Records drawn from a dataset:
##########

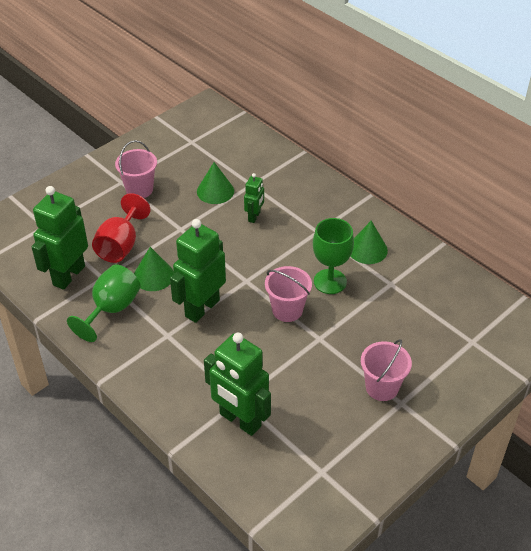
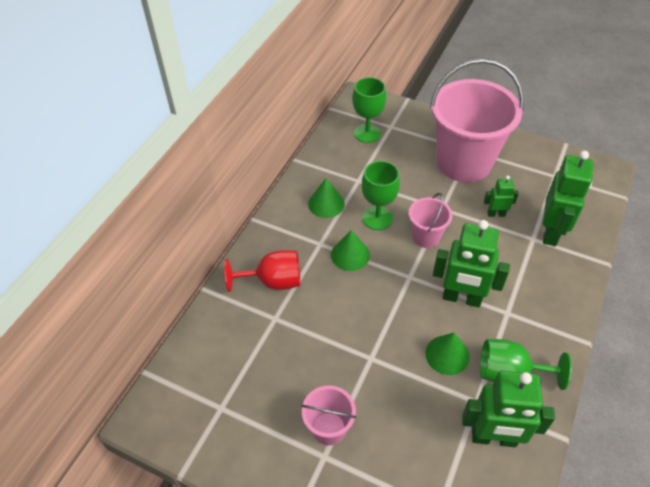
camera: 110 degrees left, 5 degrees up
(120, 245) = (424, 406): red goblet -> red goblet (273, 281)
(215, 191) = (299, 348): green cone -> green cone (350, 255)
(254, 217) = (323, 299): green robot -> green robot (496, 214)
(382, 387) = (464, 162): pink bucket -> pink bucket, size x2.16
(466, 315) = (367, 133): none -> green goblet

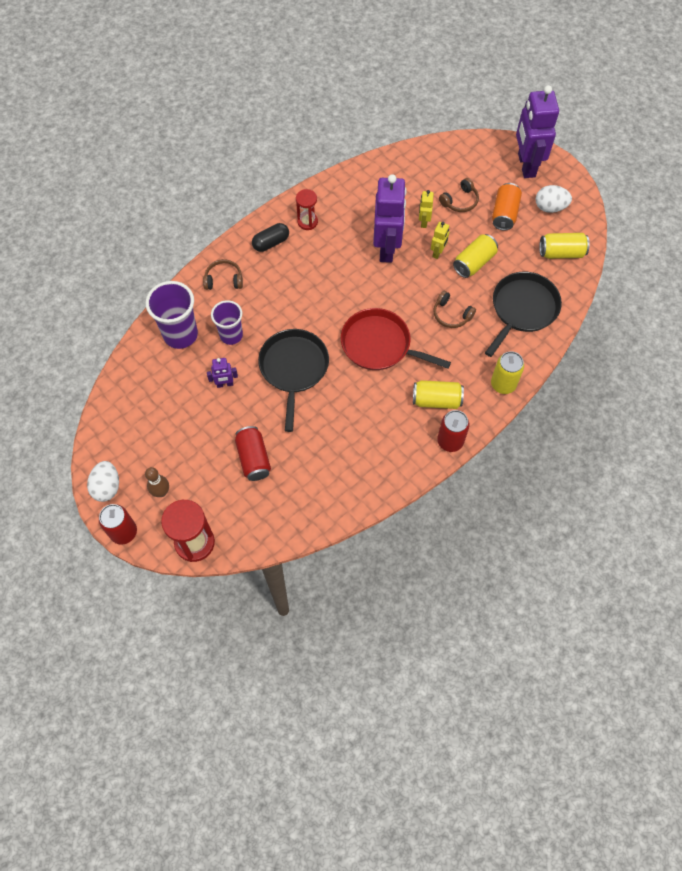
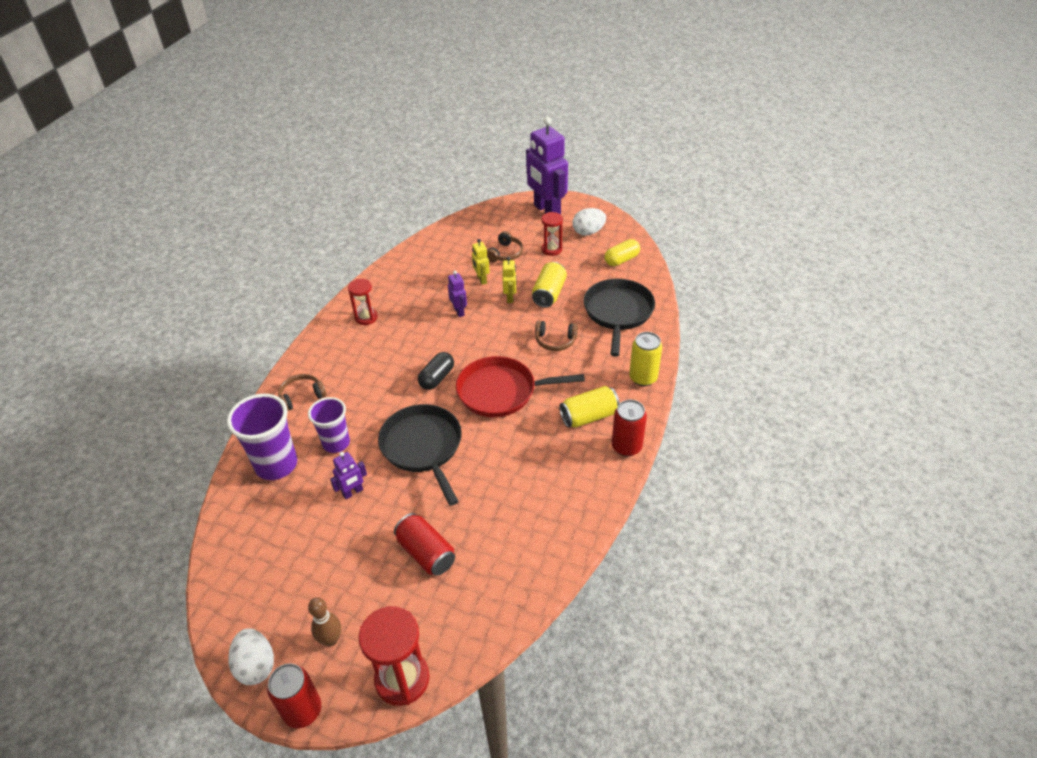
camera: 25 degrees left, 20 degrees down
(271, 243) = (337, 347): black capsule -> black capsule (437, 378)
(387, 248) = (459, 311): purple robot -> purple robot, size x0.45
(504, 214) = (551, 249): orange can -> red hourglass
(561, 253) = (621, 260): yellow can -> yellow capsule

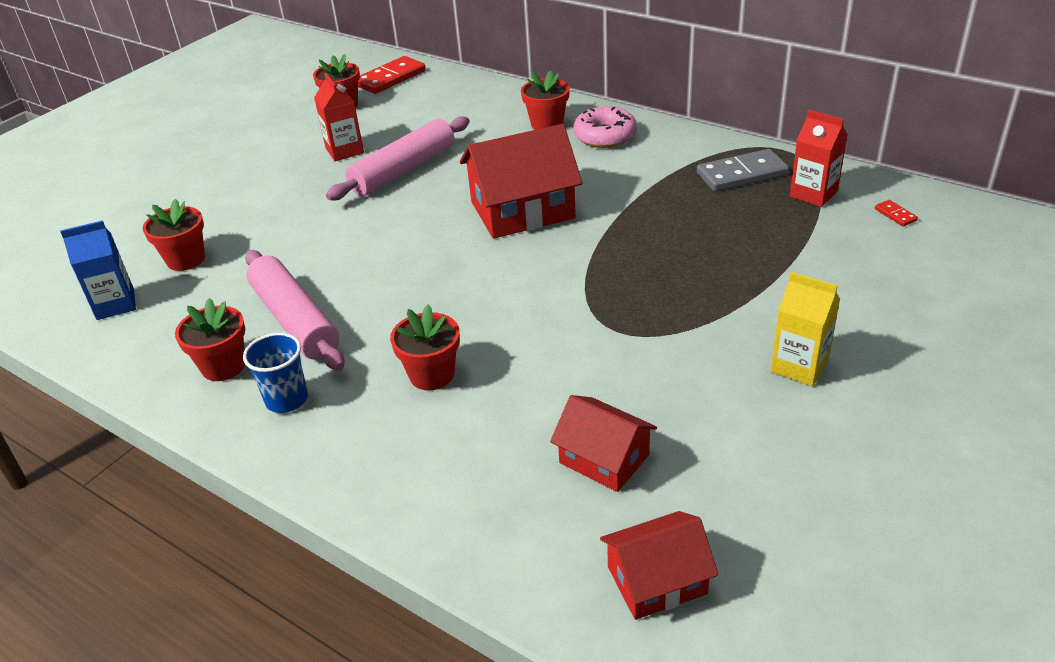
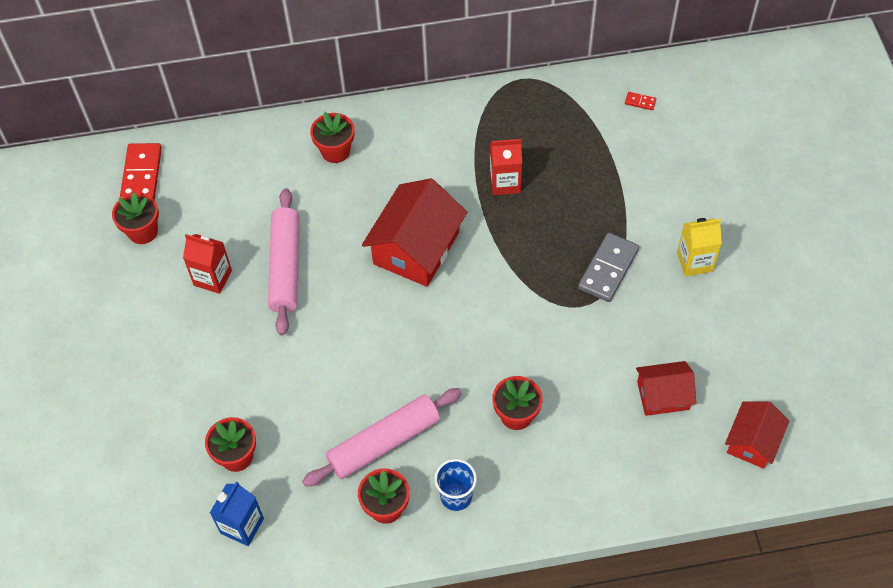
camera: 45 degrees left, 20 degrees up
(295, 320) = (384, 442): pink rolling pin -> pink rolling pin turned 45 degrees counterclockwise
(605, 136) = (391, 138): pink donut -> none
(742, 174) = (520, 121): grey domino -> grey domino (608, 269)
(813, 194) = (579, 112): red carton -> red carton (505, 182)

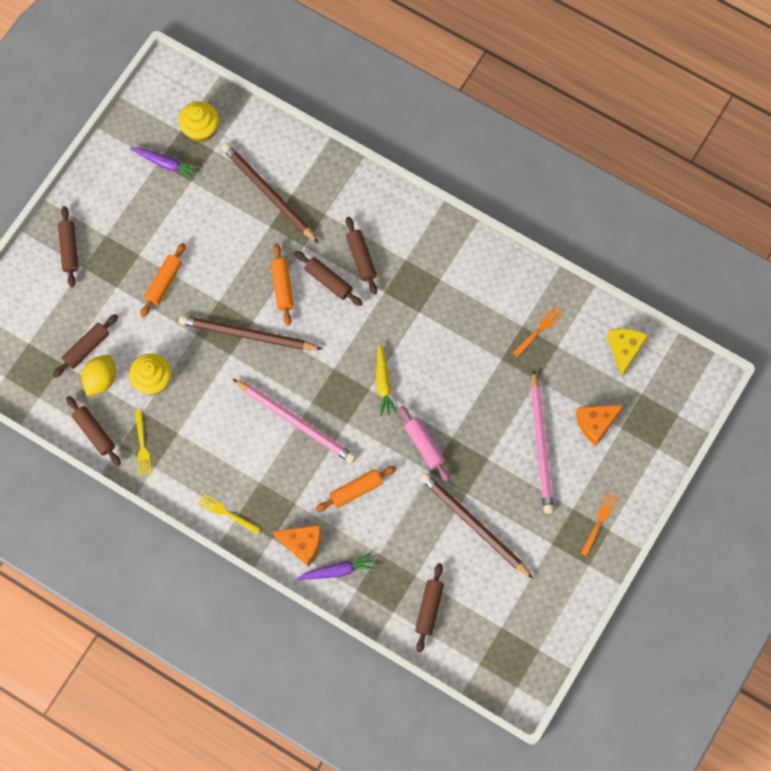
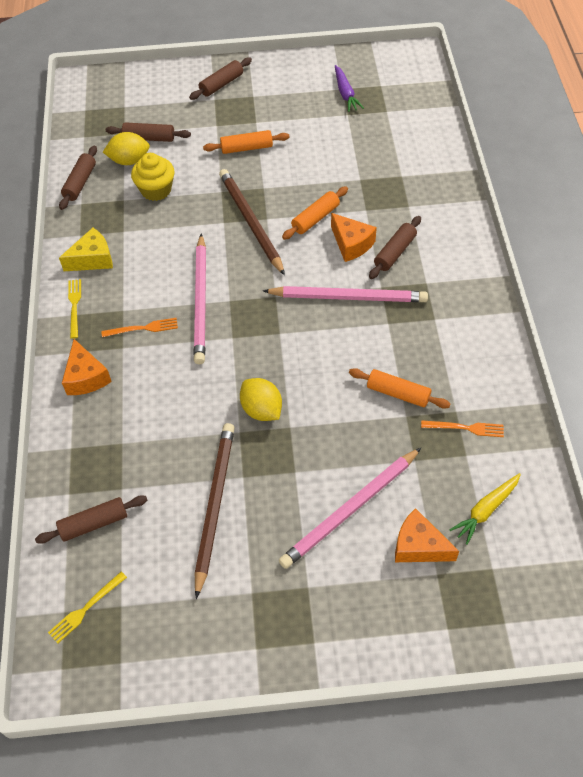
camera: 55 degrees right, 15 degrees down
(142, 445) = (93, 216): yellow fork -> yellow fork (86, 608)
(200, 129) = (395, 95): yellow cupcake -> none
(268, 193) = (387, 162): brown pencil -> none
(328, 281) = (351, 244): brown rolling pin -> orange cheese
(338, 571) = (79, 421): purple carrot -> none
(356, 490) = (171, 385): orange rolling pin -> orange rolling pin (398, 393)
(375, 320) = (348, 297): none -> pink pencil
(383, 383) = (294, 340): yellow carrot -> yellow carrot (485, 510)
(424, 446) = (261, 410): pink rolling pin -> yellow lemon
(599, 522) = (313, 625): orange fork -> orange fork (143, 328)
(625, 350) = (522, 519): yellow cheese -> yellow cheese (93, 259)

##########

**Task goal:** Go through the entries above and report every line in which the word "none" appears.

**Final answer:**
(466, 315) = (367, 133): none -> green goblet
(605, 136) = (391, 138): pink donut -> none
(200, 129) = (395, 95): yellow cupcake -> none
(268, 193) = (387, 162): brown pencil -> none
(338, 571) = (79, 421): purple carrot -> none
(375, 320) = (348, 297): none -> pink pencil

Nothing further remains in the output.